Start at the line below containing "U2 pin GND: +3V3 -> GND" and stop at the line containing "R6: 1k (N4, N6) -> 1k (N4, N9)". Repeat every line of that stretch exactly, and nothing outside it.

___ ENTRIES SHOWN ___

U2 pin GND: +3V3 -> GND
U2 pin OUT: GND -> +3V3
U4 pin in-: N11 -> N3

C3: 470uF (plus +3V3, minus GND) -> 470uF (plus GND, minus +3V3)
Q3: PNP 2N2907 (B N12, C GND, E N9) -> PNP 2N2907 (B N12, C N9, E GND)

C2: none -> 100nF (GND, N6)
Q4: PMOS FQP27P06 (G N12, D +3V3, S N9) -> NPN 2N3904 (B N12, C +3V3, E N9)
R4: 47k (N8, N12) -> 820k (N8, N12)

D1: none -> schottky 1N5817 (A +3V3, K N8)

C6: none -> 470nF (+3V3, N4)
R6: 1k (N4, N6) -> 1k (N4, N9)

___
___ ENTRIES SHOWN ___

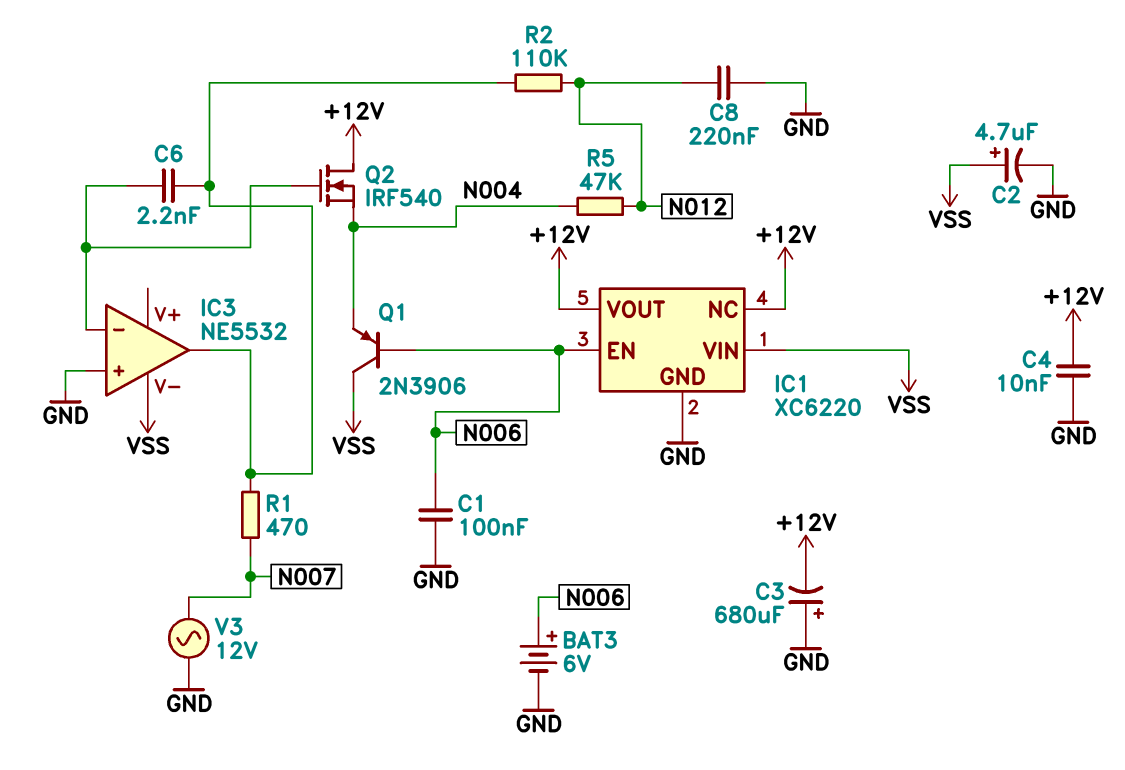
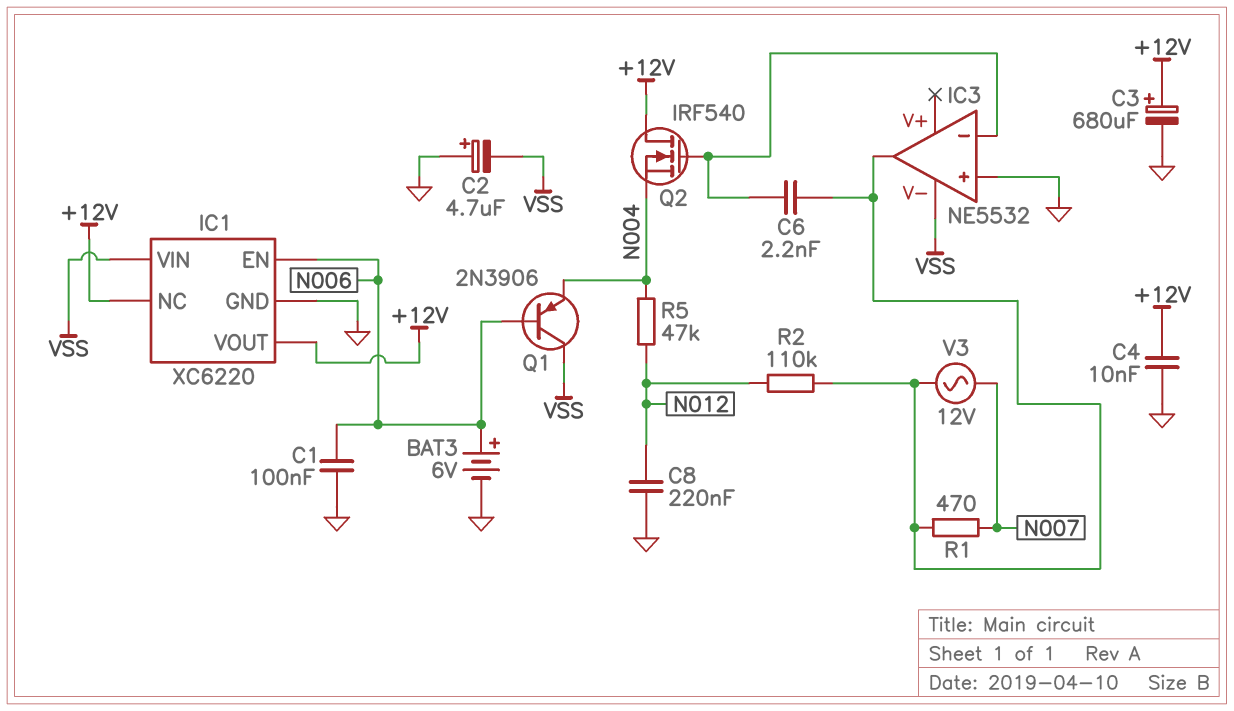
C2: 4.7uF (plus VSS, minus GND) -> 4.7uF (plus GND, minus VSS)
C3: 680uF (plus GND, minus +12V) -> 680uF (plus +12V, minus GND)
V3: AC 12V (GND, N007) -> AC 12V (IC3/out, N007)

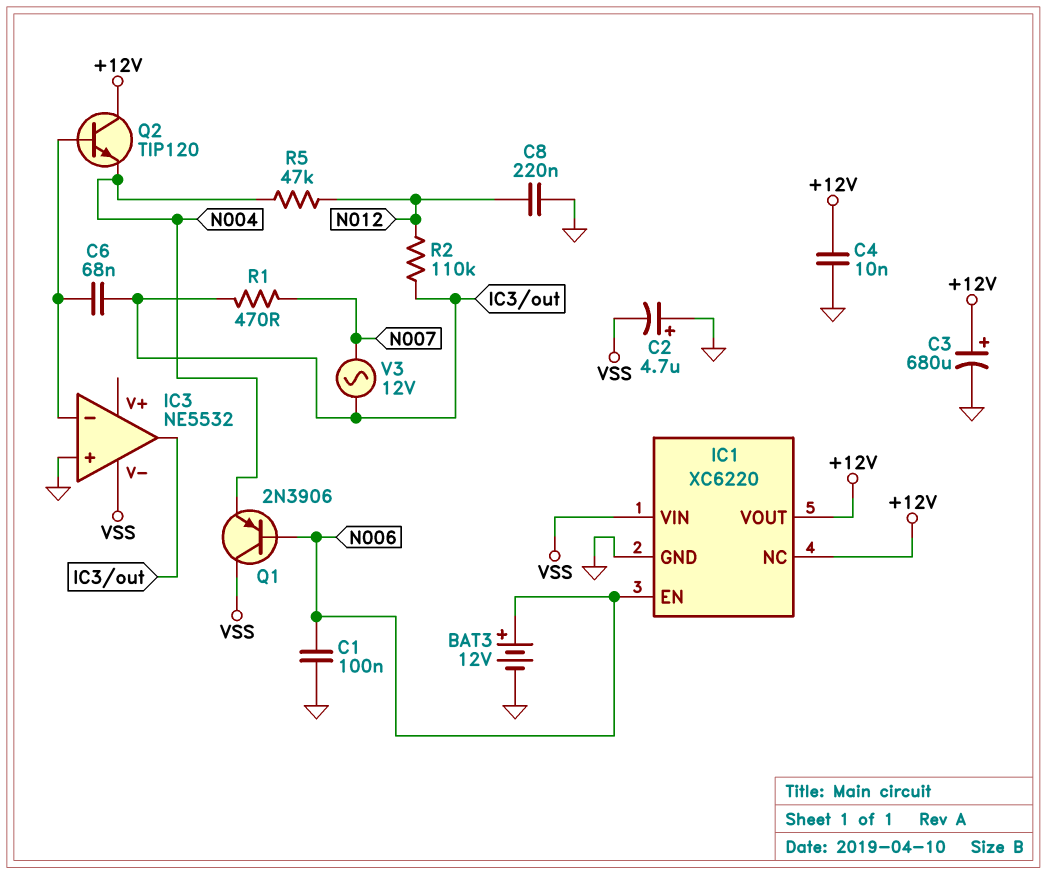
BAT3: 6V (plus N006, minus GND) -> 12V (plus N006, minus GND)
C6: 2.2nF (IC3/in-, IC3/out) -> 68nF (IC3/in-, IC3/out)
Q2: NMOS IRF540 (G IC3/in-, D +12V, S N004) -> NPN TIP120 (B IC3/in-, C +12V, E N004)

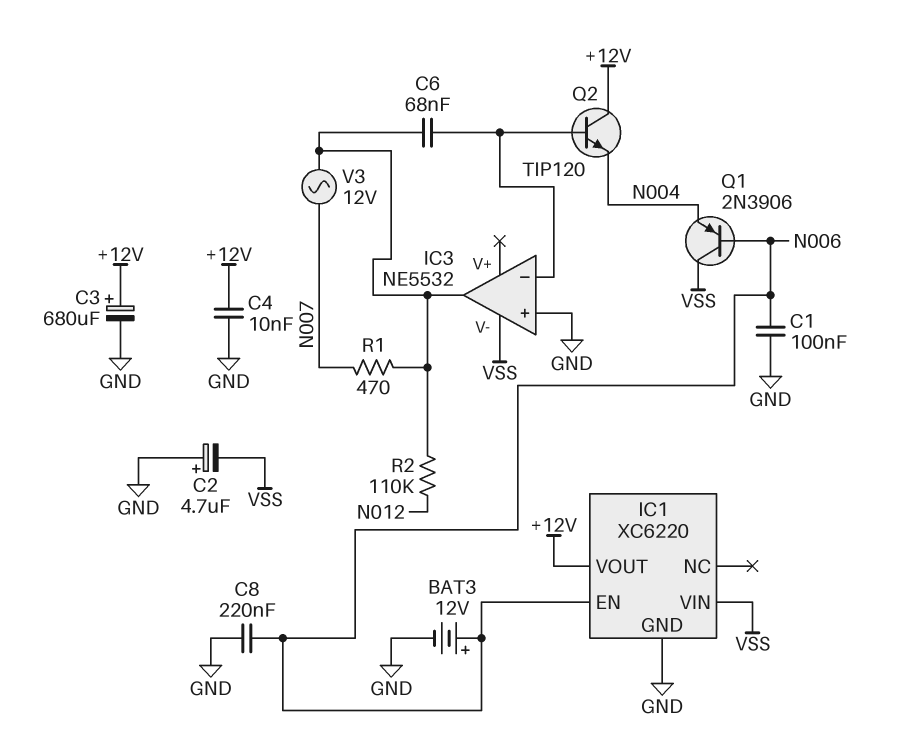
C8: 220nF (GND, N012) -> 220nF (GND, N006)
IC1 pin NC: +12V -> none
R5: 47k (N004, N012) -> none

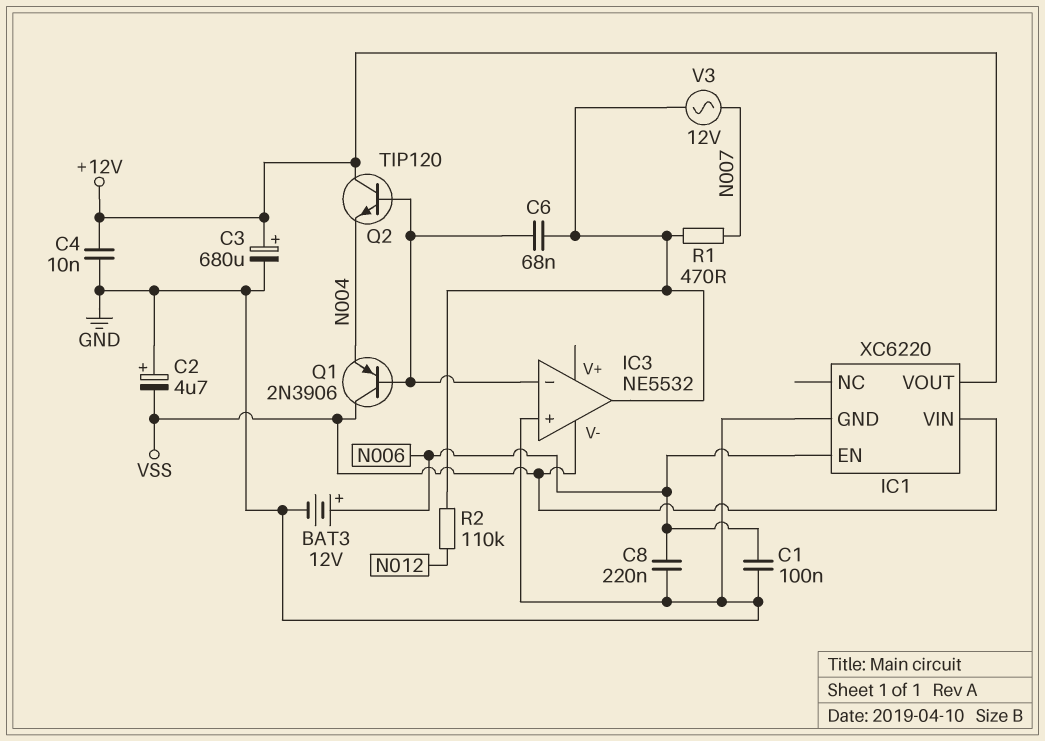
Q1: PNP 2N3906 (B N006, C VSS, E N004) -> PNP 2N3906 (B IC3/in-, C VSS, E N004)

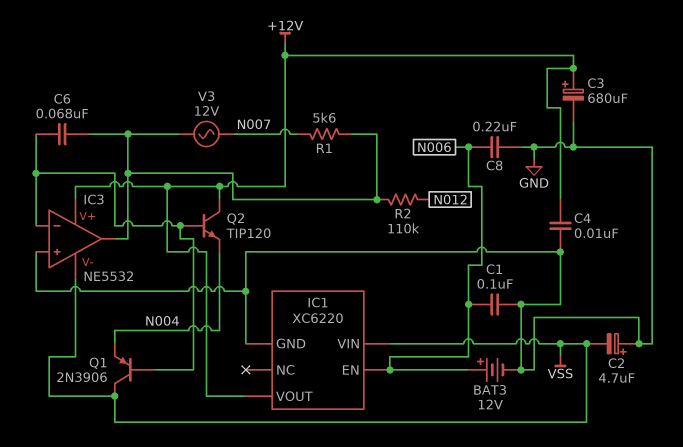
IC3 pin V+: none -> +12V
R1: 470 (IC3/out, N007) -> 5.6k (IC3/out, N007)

___

TASK ANSWER:
U2 pin GND: +3V3 -> GND
U2 pin OUT: GND -> +3V3
U4 pin in-: N11 -> N3

C3: 470uF (plus +3V3, minus GND) -> 470uF (plus GND, minus +3V3)
Q3: PNP 2N2907 (B N12, C GND, E N9) -> PNP 2N2907 (B N12, C N9, E GND)

C2: none -> 100nF (GND, N6)
Q4: PMOS FQP27P06 (G N12, D +3V3, S N9) -> NPN 2N3904 (B N12, C +3V3, E N9)
R4: 47k (N8, N12) -> 820k (N8, N12)

D1: none -> schottky 1N5817 (A +3V3, K N8)

C6: none -> 470nF (+3V3, N4)
R6: 1k (N4, N6) -> 1k (N4, N9)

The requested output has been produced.